▸ **Task description**
Note on the material below: return exactly the lines from the line that holds "C3: 100nF (GND, VS) -> 47nF (GND, VS)" through the line that holds "Q4: PNP TIP127", and leave out each picture.

[Data section — start]

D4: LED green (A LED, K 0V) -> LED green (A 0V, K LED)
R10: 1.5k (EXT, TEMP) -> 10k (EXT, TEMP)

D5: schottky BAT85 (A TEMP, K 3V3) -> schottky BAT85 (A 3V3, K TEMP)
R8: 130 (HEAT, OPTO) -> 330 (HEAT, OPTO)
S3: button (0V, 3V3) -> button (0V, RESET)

[Data section — finish]
[Data section — start]

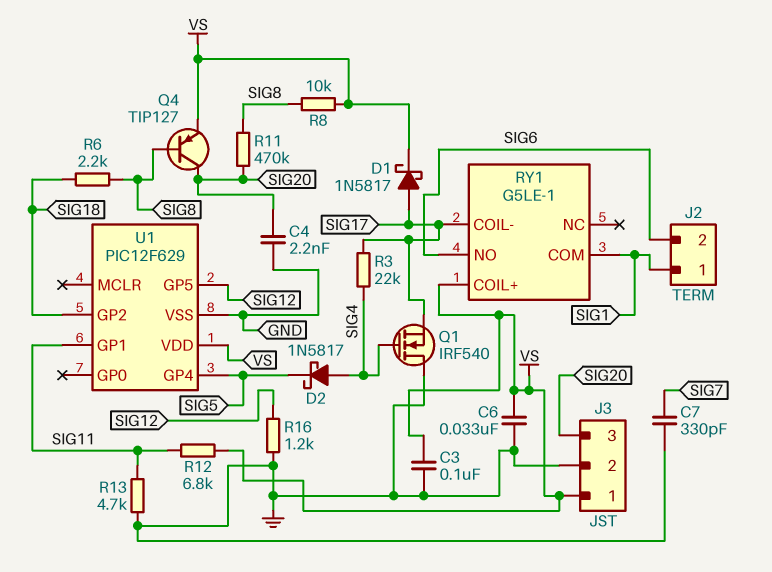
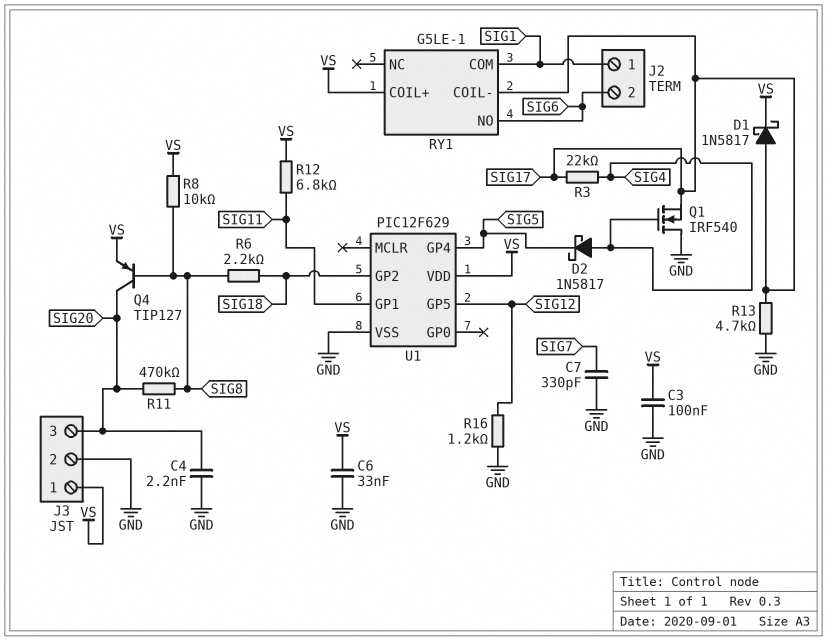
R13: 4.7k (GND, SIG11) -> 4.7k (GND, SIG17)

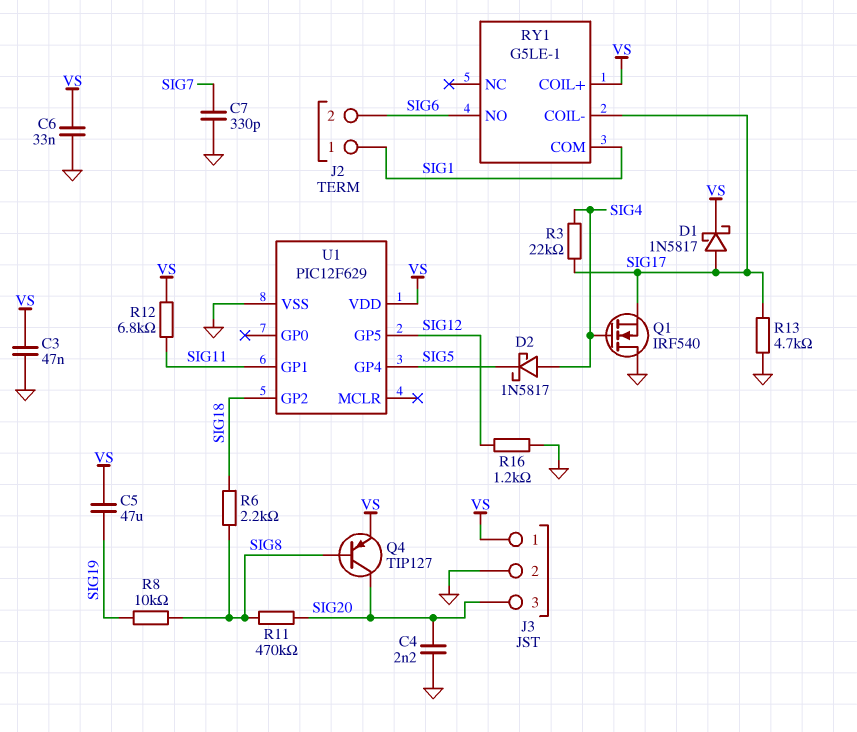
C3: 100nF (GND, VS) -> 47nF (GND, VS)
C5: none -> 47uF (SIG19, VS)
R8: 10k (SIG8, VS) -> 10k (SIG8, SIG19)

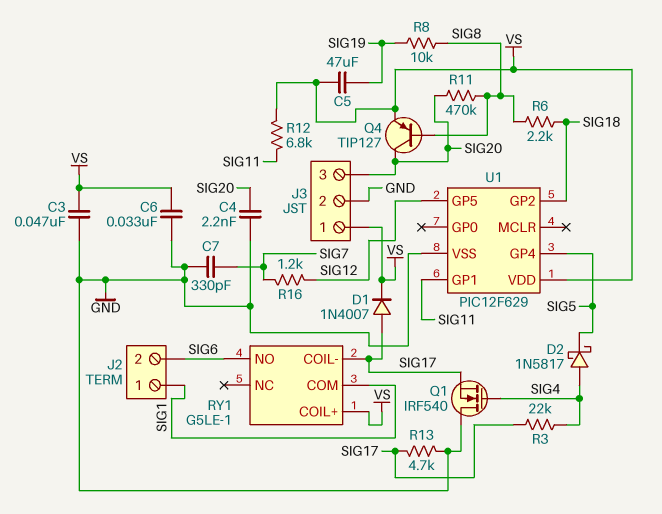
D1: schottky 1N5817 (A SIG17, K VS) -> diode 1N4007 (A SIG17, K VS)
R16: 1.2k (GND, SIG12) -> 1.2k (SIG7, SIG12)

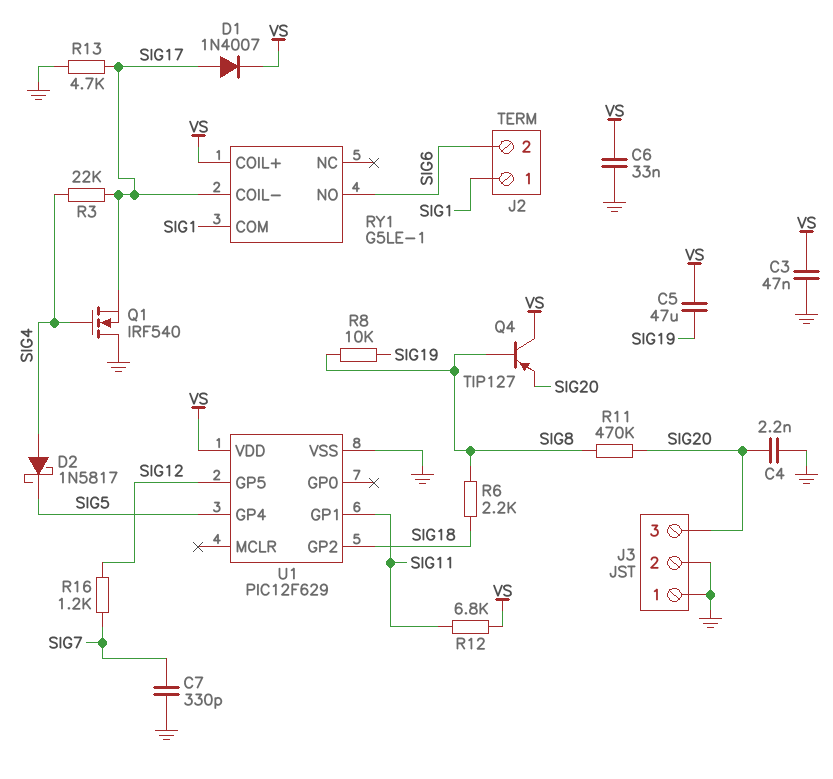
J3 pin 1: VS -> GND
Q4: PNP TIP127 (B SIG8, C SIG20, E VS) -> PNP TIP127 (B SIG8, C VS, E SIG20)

[Data section — finish]

▸ **Written response**
C3: 100nF (GND, VS) -> 47nF (GND, VS)
C5: none -> 47uF (SIG19, VS)
R8: 10k (SIG8, VS) -> 10k (SIG8, SIG19)

D1: schottky 1N5817 (A SIG17, K VS) -> diode 1N4007 (A SIG17, K VS)
R16: 1.2k (GND, SIG12) -> 1.2k (SIG7, SIG12)

J3 pin 1: VS -> GND
Q4: PNP TIP127 (B SIG8, C SIG20, E VS) -> PNP TIP127 (B SIG8, C VS, E SIG20)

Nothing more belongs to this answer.